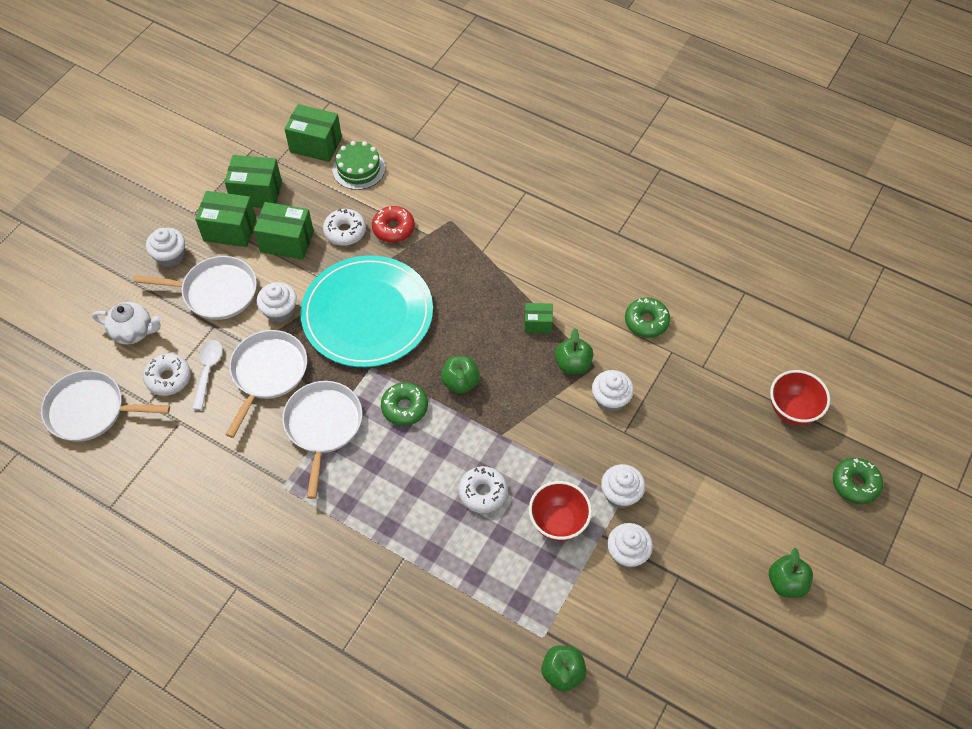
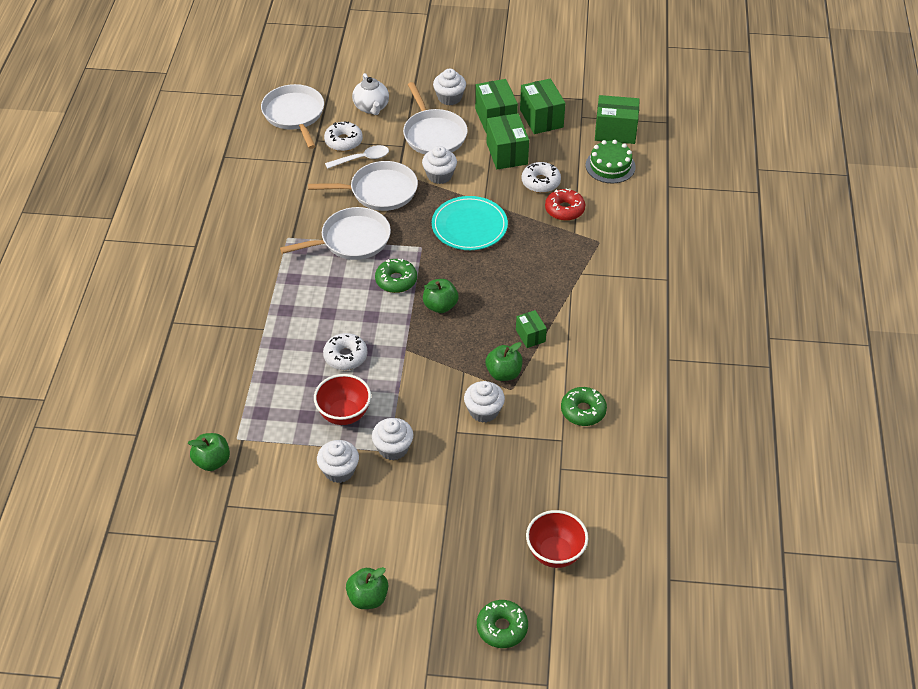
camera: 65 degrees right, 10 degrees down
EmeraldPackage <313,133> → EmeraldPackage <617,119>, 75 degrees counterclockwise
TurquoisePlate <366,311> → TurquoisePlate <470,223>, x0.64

--- Description of the task ---
Could the material above be given again in full and exactly, with its pictures left out?

--- Written response ---
camera: 65 degrees right, 10 degrees down
EmeraldPackage <313,133> → EmeraldPackage <617,119>, 75 degrees counterclockwise
TurquoisePlate <366,311> → TurquoisePlate <470,223>, x0.64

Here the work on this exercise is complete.